INSTRUCTIONS TO FOLLOW | Return the data below exactly, but only from the line containing "LIGHT pin OUT: A2 -> 14" through the line containing "TOF1 pin VIN: 3V3 -> none", with both of those lines included.

Items from a dataset |
========
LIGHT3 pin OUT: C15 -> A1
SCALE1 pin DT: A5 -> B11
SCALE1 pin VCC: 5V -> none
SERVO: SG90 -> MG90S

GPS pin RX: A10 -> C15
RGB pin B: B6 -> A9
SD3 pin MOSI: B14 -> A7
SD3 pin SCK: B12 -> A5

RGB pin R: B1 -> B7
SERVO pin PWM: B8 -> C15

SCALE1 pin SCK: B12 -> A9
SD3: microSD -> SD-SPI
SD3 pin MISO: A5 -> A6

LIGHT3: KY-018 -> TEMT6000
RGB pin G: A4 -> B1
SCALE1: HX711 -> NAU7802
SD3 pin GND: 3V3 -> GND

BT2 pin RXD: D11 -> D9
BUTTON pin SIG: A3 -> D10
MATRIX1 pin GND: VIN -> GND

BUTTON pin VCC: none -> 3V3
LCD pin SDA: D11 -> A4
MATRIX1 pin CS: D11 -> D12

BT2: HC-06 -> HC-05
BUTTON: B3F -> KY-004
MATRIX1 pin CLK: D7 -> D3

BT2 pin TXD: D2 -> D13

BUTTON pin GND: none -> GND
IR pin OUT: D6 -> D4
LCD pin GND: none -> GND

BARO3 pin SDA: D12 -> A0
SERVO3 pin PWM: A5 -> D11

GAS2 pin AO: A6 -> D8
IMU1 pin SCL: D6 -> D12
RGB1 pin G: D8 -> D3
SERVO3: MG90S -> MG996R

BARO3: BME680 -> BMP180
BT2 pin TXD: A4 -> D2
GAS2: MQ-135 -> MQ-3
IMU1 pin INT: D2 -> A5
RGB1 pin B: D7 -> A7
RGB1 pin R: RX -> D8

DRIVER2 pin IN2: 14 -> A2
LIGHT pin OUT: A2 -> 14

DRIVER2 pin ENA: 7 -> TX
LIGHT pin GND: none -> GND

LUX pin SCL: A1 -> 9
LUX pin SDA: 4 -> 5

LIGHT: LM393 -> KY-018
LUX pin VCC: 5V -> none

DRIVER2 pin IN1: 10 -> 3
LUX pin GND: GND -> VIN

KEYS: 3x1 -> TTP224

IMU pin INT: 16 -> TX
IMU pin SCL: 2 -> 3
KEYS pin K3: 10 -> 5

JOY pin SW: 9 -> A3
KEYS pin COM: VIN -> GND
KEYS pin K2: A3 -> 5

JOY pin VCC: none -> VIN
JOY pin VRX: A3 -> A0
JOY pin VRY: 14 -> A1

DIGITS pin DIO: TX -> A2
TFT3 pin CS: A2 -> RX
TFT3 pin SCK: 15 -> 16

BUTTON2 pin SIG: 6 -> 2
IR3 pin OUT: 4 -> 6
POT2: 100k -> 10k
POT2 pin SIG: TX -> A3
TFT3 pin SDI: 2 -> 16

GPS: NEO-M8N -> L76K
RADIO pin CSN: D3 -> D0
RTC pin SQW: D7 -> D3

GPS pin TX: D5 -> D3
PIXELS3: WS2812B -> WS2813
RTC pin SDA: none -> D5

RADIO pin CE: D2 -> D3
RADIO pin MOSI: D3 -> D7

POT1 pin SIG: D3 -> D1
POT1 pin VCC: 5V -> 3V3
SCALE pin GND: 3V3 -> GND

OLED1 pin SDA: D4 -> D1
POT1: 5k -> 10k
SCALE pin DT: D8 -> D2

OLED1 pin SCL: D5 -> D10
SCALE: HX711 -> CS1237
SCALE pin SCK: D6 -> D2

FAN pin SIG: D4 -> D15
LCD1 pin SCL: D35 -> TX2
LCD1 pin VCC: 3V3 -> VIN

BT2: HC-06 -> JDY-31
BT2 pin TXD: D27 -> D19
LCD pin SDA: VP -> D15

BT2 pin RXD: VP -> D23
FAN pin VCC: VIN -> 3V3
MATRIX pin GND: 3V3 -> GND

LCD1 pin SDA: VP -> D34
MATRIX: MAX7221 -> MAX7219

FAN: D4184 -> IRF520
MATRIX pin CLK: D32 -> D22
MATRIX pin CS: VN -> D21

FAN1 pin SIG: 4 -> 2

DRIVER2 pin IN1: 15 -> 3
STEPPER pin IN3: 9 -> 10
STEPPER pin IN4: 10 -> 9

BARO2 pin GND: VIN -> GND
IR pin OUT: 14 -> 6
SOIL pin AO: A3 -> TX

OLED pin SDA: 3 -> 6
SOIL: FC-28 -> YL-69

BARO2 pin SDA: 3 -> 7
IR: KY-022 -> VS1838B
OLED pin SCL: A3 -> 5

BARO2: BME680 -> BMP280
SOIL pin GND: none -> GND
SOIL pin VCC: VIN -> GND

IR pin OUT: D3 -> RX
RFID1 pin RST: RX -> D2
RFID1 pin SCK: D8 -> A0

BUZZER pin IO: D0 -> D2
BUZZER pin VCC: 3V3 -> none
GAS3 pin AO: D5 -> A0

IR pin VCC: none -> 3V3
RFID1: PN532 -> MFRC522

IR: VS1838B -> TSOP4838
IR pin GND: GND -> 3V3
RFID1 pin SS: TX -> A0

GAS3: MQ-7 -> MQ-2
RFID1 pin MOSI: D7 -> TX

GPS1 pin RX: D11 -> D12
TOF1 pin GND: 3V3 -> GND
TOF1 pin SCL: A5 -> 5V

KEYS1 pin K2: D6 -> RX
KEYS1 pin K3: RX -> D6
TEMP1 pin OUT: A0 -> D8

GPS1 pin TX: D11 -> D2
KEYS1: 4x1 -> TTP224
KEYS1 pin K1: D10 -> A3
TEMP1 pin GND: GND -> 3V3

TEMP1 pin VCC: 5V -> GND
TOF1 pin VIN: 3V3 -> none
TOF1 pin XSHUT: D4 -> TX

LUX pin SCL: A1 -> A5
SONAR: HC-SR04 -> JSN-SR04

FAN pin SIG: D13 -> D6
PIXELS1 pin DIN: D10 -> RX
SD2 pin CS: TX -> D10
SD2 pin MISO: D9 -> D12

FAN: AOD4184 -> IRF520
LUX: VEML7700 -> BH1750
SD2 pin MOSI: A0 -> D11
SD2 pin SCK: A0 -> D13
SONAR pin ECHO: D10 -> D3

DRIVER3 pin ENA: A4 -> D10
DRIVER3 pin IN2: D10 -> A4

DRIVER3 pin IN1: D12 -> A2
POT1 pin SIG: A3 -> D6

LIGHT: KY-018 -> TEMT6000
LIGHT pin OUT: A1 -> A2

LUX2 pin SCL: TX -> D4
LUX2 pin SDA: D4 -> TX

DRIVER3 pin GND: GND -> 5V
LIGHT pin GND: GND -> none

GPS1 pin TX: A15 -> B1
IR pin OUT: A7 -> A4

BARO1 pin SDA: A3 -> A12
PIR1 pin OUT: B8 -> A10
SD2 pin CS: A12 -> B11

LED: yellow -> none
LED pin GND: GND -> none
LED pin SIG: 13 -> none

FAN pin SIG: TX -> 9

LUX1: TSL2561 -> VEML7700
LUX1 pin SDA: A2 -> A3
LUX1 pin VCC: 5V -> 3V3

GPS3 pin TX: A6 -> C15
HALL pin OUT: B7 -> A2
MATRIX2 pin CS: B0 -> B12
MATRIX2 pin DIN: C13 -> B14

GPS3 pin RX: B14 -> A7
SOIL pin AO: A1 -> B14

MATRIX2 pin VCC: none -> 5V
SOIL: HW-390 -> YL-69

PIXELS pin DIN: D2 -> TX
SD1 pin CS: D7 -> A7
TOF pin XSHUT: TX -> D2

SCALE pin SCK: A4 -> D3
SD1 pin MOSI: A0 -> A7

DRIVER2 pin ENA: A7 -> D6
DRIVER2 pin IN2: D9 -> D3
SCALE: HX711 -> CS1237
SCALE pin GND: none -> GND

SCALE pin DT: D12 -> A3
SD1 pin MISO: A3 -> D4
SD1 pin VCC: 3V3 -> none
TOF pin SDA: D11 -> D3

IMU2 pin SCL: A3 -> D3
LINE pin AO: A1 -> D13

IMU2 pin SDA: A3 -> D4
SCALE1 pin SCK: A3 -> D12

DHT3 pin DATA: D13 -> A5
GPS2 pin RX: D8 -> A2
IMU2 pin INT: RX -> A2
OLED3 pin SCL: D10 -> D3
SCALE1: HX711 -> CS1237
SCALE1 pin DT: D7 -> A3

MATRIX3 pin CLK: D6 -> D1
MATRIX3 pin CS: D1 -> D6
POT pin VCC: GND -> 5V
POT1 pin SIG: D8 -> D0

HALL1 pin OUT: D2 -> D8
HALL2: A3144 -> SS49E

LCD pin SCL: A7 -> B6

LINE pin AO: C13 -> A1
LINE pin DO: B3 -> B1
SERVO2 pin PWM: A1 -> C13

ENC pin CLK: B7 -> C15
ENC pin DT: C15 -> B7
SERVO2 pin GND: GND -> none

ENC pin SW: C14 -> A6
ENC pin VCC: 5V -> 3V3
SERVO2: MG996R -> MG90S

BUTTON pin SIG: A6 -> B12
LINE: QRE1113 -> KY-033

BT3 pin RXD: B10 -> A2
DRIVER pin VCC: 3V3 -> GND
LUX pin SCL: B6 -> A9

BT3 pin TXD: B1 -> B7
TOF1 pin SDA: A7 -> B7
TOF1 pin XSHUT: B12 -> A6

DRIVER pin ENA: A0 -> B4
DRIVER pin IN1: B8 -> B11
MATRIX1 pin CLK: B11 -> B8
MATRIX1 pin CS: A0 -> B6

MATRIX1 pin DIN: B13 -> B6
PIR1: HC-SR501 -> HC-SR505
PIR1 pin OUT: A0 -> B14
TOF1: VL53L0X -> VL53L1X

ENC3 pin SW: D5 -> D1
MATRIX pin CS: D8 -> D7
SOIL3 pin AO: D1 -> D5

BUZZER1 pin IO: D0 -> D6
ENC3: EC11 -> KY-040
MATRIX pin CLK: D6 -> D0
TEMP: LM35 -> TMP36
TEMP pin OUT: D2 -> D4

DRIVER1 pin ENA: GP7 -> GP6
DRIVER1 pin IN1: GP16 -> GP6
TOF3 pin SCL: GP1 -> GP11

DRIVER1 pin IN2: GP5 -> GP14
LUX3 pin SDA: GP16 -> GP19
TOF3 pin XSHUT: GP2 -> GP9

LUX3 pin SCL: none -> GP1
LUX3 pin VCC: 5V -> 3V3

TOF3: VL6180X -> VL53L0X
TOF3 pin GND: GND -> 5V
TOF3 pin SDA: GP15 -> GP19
========
RESULT |
LIGHT pin OUT: A2 -> 14

DRIVER2 pin ENA: 7 -> TX
LIGHT pin GND: none -> GND

LUX pin SCL: A1 -> 9
LUX pin SDA: 4 -> 5

LIGHT: LM393 -> KY-018
LUX pin VCC: 5V -> none

DRIVER2 pin IN1: 10 -> 3
LUX pin GND: GND -> VIN

KEYS: 3x1 -> TTP224

IMU pin INT: 16 -> TX
IMU pin SCL: 2 -> 3
KEYS pin K3: 10 -> 5

JOY pin SW: 9 -> A3
KEYS pin COM: VIN -> GND
KEYS pin K2: A3 -> 5

JOY pin VCC: none -> VIN
JOY pin VRX: A3 -> A0
JOY pin VRY: 14 -> A1

DIGITS pin DIO: TX -> A2
TFT3 pin CS: A2 -> RX
TFT3 pin SCK: 15 -> 16

BUTTON2 pin SIG: 6 -> 2
IR3 pin OUT: 4 -> 6
POT2: 100k -> 10k
POT2 pin SIG: TX -> A3
TFT3 pin SDI: 2 -> 16

GPS: NEO-M8N -> L76K
RADIO pin CSN: D3 -> D0
RTC pin SQW: D7 -> D3

GPS pin TX: D5 -> D3
PIXELS3: WS2812B -> WS2813
RTC pin SDA: none -> D5

RADIO pin CE: D2 -> D3
RADIO pin MOSI: D3 -> D7

POT1 pin SIG: D3 -> D1
POT1 pin VCC: 5V -> 3V3
SCALE pin GND: 3V3 -> GND

OLED1 pin SDA: D4 -> D1
POT1: 5k -> 10k
SCALE pin DT: D8 -> D2

OLED1 pin SCL: D5 -> D10
SCALE: HX711 -> CS1237
SCALE pin SCK: D6 -> D2

FAN pin SIG: D4 -> D15
LCD1 pin SCL: D35 -> TX2
LCD1 pin VCC: 3V3 -> VIN

BT2: HC-06 -> JDY-31
BT2 pin TXD: D27 -> D19
LCD pin SDA: VP -> D15

BT2 pin RXD: VP -> D23
FAN pin VCC: VIN -> 3V3
MATRIX pin GND: 3V3 -> GND

LCD1 pin SDA: VP -> D34
MATRIX: MAX7221 -> MAX7219

FAN: D4184 -> IRF520
MATRIX pin CLK: D32 -> D22
MATRIX pin CS: VN -> D21

FAN1 pin SIG: 4 -> 2

DRIVER2 pin IN1: 15 -> 3
STEPPER pin IN3: 9 -> 10
STEPPER pin IN4: 10 -> 9

BARO2 pin GND: VIN -> GND
IR pin OUT: 14 -> 6
SOIL pin AO: A3 -> TX

OLED pin SDA: 3 -> 6
SOIL: FC-28 -> YL-69

BARO2 pin SDA: 3 -> 7
IR: KY-022 -> VS1838B
OLED pin SCL: A3 -> 5

BARO2: BME680 -> BMP280
SOIL pin GND: none -> GND
SOIL pin VCC: VIN -> GND

IR pin OUT: D3 -> RX
RFID1 pin RST: RX -> D2
RFID1 pin SCK: D8 -> A0

BUZZER pin IO: D0 -> D2
BUZZER pin VCC: 3V3 -> none
GAS3 pin AO: D5 -> A0

IR pin VCC: none -> 3V3
RFID1: PN532 -> MFRC522

IR: VS1838B -> TSOP4838
IR pin GND: GND -> 3V3
RFID1 pin SS: TX -> A0

GAS3: MQ-7 -> MQ-2
RFID1 pin MOSI: D7 -> TX

GPS1 pin RX: D11 -> D12
TOF1 pin GND: 3V3 -> GND
TOF1 pin SCL: A5 -> 5V

KEYS1 pin K2: D6 -> RX
KEYS1 pin K3: RX -> D6
TEMP1 pin OUT: A0 -> D8

GPS1 pin TX: D11 -> D2
KEYS1: 4x1 -> TTP224
KEYS1 pin K1: D10 -> A3
TEMP1 pin GND: GND -> 3V3

TEMP1 pin VCC: 5V -> GND
TOF1 pin VIN: 3V3 -> none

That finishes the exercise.